Data for review:

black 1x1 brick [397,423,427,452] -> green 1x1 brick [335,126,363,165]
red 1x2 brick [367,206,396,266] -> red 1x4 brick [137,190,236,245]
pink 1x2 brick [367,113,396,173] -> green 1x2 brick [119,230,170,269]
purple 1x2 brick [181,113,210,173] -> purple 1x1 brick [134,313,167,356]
==
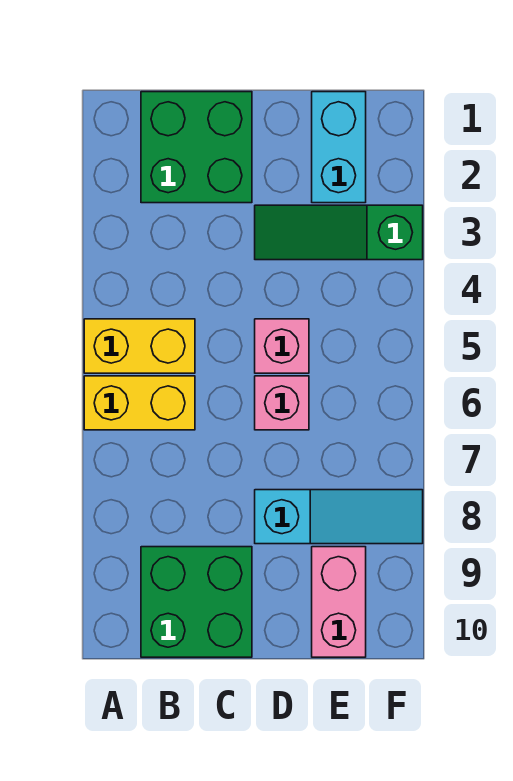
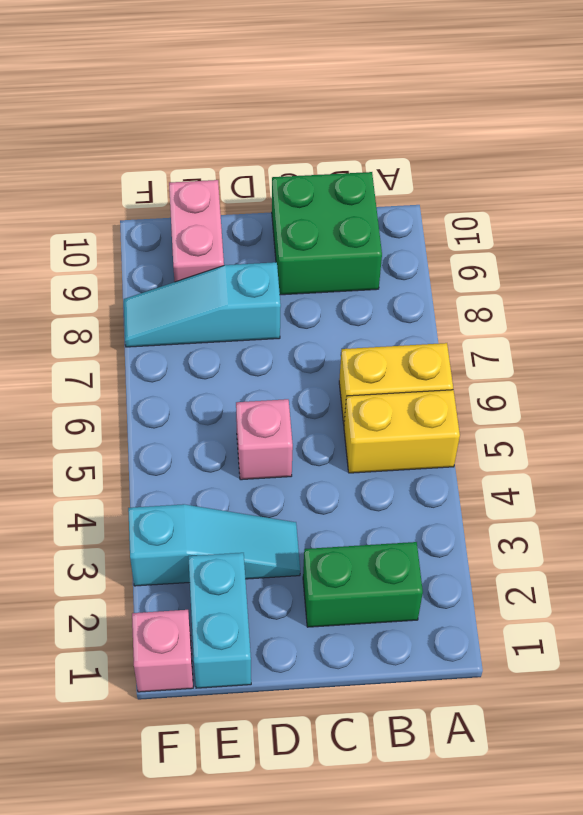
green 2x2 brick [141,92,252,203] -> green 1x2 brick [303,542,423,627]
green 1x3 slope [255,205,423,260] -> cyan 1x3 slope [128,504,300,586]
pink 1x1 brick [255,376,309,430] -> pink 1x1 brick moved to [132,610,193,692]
--
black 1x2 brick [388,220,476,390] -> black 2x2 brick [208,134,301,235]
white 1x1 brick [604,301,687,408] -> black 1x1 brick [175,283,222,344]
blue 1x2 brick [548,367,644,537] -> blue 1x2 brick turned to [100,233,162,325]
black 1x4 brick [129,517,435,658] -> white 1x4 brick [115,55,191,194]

Task details:
Name the number of lines in the listing that contain the word "white", and only that number.

Task response:
2